RAW DATA »
[Start of Attachment]

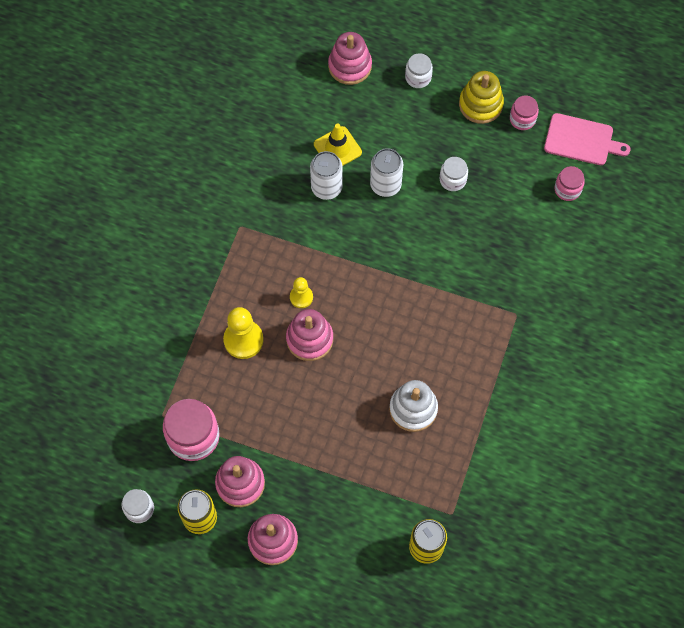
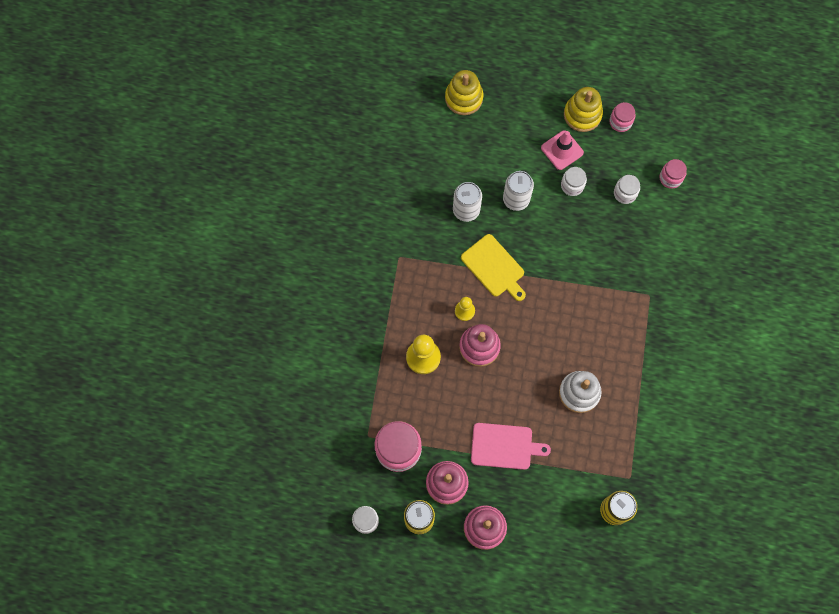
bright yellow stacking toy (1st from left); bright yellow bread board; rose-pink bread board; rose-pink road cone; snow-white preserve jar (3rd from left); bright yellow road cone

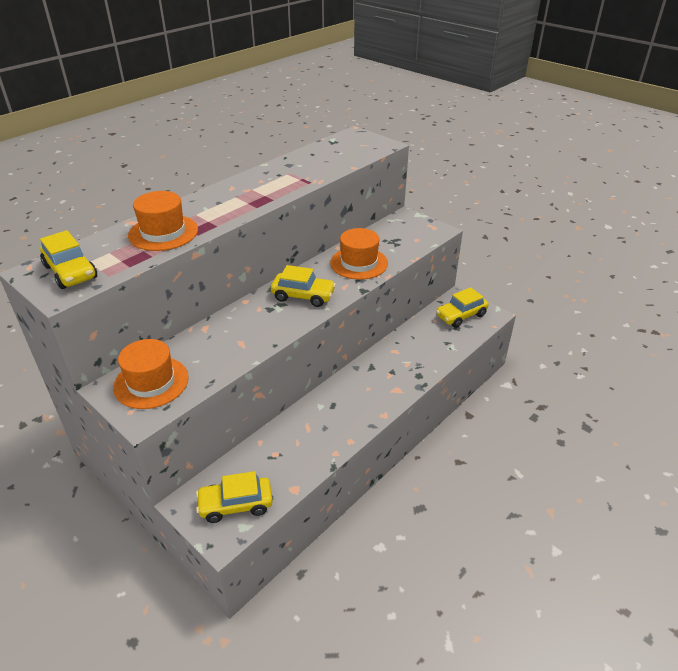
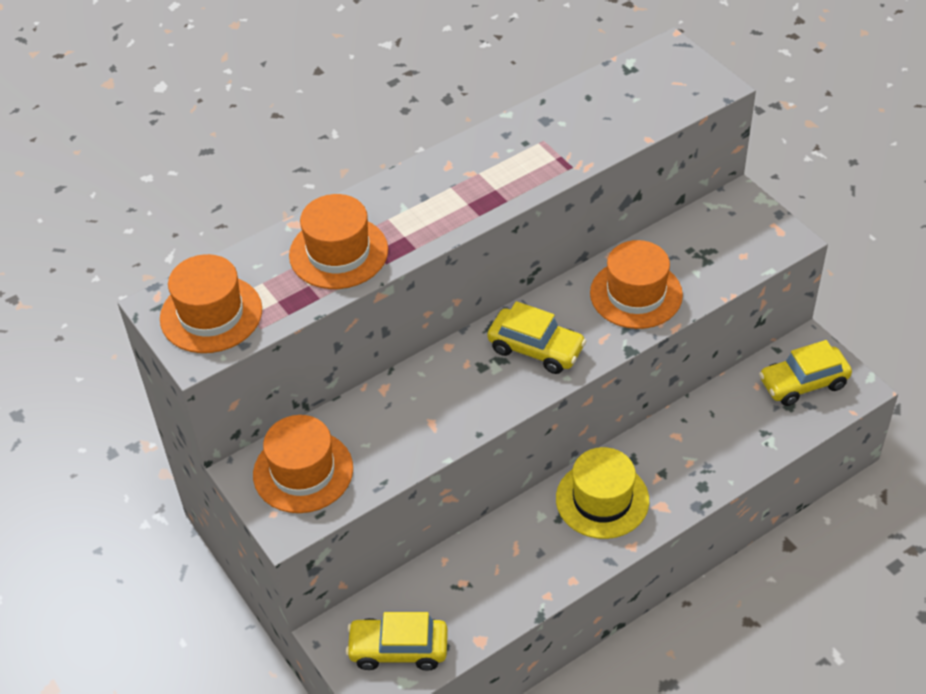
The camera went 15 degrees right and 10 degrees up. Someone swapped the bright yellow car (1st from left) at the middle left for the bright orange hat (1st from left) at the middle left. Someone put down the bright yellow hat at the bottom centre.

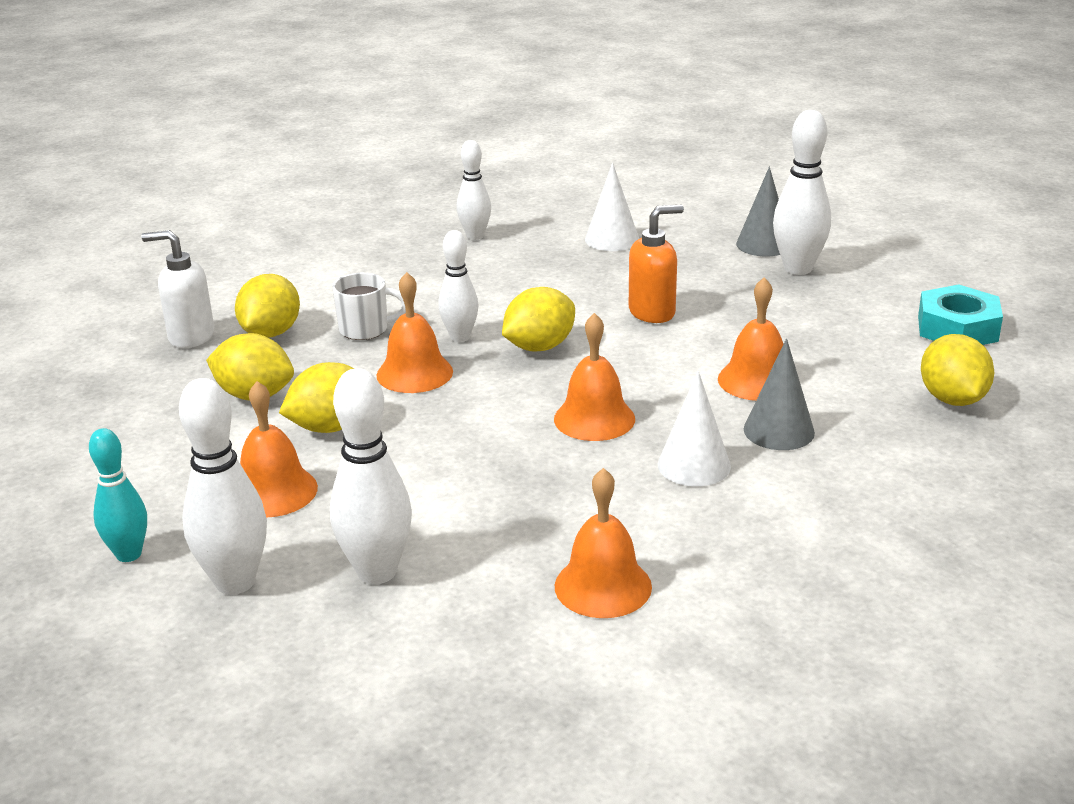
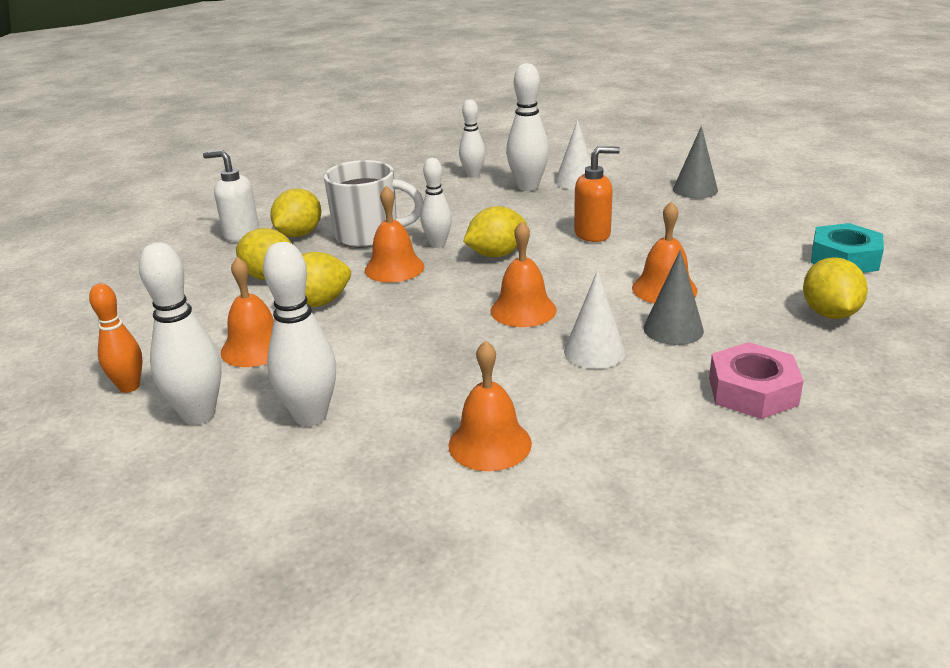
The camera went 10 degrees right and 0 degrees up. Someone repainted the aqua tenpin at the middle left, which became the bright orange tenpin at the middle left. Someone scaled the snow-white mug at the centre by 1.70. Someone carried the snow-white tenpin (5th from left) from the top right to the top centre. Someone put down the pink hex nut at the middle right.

[End of Attachment]

WORK INSTRUCTION » Up to and including the last line of the listing, starting at the line with "The camera went 15", extract every line exactly and leave out the pictures.

ANSWER SECTION »
The camera went 15 degrees right and 10 degrees up. Someone swapped the bright yellow car (1st from left) at the middle left for the bright orange hat (1st from left) at the middle left. Someone put down the bright yellow hat at the bottom centre.

The camera went 10 degrees right and 0 degrees up. Someone repainted the aqua tenpin at the middle left, which became the bright orange tenpin at the middle left. Someone scaled the snow-white mug at the centre by 1.70. Someone carried the snow-white tenpin (5th from left) from the top right to the top centre. Someone put down the pink hex nut at the middle right.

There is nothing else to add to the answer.